**Material supplied:**
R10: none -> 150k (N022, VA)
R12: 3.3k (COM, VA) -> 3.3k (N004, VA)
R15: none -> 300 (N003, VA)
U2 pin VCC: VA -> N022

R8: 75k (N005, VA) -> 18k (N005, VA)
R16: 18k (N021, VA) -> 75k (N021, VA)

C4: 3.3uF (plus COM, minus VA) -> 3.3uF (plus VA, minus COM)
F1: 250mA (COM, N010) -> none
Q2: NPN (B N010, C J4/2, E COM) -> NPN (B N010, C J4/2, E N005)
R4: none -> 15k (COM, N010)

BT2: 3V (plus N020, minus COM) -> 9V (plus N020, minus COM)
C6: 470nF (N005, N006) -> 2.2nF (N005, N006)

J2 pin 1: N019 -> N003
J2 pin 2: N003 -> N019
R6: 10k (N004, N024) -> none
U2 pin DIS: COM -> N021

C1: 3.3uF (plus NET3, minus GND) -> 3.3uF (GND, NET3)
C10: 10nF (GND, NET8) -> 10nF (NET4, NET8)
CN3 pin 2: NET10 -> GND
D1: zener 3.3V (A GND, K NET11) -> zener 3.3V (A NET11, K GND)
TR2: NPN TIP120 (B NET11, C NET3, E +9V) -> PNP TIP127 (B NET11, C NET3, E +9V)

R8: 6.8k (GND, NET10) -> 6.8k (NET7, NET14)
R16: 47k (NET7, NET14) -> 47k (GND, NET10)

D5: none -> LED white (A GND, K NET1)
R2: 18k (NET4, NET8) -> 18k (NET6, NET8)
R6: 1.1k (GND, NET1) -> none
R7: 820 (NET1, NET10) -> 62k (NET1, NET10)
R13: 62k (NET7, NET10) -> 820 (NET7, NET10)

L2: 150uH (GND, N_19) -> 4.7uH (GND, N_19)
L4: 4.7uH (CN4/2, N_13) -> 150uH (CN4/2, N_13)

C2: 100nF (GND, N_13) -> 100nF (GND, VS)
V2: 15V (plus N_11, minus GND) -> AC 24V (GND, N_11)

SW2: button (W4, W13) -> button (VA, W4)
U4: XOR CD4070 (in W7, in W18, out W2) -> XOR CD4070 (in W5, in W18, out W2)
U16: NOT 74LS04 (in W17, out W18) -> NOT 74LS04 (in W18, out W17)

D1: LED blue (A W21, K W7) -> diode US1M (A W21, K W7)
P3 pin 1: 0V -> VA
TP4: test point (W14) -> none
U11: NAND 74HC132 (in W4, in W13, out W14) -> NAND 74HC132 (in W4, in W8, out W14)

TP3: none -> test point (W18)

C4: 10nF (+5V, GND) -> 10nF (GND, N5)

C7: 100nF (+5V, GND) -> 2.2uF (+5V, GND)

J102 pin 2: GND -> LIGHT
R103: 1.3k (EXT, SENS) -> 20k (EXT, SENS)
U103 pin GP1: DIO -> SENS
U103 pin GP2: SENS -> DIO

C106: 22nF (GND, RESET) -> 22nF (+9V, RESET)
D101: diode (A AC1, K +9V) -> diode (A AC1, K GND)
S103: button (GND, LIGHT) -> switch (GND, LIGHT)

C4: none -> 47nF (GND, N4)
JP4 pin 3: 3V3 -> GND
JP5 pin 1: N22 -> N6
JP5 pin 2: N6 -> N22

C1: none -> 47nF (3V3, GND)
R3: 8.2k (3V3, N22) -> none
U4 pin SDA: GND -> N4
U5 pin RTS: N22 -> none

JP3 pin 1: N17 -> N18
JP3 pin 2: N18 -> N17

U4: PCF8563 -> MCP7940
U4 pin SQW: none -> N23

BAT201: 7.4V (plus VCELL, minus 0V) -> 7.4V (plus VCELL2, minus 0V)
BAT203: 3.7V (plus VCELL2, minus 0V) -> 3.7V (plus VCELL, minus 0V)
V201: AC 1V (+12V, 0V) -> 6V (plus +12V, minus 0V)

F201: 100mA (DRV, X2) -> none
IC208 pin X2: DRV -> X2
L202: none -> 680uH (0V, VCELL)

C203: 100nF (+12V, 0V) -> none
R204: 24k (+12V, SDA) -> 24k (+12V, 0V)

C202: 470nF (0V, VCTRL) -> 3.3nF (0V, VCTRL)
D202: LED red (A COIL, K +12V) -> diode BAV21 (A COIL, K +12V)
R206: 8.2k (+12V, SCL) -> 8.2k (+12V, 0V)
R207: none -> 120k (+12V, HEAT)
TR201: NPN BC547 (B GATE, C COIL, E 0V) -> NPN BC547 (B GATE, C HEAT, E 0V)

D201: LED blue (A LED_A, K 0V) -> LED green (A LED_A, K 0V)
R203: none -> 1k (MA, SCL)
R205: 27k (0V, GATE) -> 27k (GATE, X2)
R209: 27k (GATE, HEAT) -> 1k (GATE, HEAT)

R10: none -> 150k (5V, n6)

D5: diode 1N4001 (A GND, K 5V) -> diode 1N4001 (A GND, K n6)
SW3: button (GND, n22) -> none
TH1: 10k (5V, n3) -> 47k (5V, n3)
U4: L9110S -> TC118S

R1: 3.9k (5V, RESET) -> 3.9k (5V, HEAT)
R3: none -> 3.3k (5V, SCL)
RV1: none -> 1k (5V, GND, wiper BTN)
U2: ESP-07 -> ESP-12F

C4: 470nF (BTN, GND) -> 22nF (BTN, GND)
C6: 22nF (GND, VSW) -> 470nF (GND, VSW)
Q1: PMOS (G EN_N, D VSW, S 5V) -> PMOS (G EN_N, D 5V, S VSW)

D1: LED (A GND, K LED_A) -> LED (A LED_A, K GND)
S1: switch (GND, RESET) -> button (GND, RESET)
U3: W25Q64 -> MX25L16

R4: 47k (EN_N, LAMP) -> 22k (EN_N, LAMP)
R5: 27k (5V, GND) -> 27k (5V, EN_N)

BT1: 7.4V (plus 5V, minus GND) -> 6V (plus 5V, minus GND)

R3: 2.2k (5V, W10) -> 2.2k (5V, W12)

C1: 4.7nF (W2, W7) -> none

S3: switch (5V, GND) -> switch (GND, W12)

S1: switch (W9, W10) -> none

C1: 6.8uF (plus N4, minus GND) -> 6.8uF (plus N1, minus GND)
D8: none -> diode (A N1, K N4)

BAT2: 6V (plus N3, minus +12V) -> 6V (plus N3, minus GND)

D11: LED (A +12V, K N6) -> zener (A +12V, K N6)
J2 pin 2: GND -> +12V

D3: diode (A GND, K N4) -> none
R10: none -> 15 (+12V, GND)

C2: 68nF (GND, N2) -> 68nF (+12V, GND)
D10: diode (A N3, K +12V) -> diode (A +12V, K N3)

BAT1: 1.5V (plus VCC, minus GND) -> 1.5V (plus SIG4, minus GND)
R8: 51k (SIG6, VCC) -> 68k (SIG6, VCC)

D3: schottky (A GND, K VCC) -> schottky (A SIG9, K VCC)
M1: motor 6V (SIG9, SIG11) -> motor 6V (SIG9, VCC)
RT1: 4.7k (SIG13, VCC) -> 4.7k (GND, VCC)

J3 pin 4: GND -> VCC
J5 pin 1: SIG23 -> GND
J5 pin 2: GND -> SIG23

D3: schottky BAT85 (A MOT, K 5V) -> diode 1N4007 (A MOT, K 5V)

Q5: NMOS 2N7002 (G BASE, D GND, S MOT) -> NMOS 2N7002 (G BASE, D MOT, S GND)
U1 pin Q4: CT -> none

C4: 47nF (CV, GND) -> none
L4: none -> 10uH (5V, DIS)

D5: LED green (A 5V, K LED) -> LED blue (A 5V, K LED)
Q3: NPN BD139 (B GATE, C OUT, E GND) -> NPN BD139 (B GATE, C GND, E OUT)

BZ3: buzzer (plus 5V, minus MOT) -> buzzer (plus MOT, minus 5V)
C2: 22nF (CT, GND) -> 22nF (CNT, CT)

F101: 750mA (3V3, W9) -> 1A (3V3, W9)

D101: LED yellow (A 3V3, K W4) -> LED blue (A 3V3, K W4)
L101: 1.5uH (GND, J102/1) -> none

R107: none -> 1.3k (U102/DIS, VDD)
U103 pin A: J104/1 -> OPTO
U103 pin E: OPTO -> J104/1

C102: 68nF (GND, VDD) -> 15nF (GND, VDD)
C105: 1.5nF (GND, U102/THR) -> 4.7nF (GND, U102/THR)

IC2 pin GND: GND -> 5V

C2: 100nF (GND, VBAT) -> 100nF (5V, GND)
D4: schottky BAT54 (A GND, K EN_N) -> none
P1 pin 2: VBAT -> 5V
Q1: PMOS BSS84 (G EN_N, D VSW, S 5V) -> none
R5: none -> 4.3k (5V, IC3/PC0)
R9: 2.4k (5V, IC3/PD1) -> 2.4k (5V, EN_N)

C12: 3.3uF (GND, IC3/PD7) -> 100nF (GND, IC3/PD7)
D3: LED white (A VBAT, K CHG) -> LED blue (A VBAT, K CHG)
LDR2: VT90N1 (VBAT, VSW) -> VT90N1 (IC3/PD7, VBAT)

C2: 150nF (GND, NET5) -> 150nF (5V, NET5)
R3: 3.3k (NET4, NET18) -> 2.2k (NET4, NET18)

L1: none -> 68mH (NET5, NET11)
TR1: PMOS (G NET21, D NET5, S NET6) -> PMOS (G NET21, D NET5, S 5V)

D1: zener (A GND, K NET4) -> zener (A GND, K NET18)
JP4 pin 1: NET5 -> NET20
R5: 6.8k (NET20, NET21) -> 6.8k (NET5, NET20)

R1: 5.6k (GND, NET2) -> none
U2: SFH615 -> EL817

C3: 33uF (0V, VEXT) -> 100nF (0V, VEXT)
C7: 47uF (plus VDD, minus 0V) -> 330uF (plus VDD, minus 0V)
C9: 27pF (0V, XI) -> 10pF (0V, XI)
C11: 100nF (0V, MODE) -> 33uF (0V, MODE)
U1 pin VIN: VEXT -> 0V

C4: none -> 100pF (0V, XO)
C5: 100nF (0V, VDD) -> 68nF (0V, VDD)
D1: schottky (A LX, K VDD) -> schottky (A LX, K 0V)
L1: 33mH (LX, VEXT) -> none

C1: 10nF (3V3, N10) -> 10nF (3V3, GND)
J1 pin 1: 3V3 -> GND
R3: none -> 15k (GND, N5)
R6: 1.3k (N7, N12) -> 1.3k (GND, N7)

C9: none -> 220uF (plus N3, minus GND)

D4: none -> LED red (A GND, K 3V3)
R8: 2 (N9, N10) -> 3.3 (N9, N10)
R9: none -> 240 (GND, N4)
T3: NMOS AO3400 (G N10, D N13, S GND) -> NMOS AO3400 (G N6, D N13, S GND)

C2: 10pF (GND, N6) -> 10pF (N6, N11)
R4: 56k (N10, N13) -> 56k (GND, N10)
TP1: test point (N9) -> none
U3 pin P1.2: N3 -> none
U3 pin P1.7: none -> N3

**What is required:**
Among the lines above, find those holding "schottky" and copy each one.

**Answer to this problem:**
D3: schottky (A GND, K VCC) -> schottky (A SIG9, K VCC)
D3: schottky BAT85 (A MOT, K 5V) -> diode 1N4007 (A MOT, K 5V)
D4: schottky BAT54 (A GND, K EN_N) -> none
D1: schottky (A LX, K VDD) -> schottky (A LX, K 0V)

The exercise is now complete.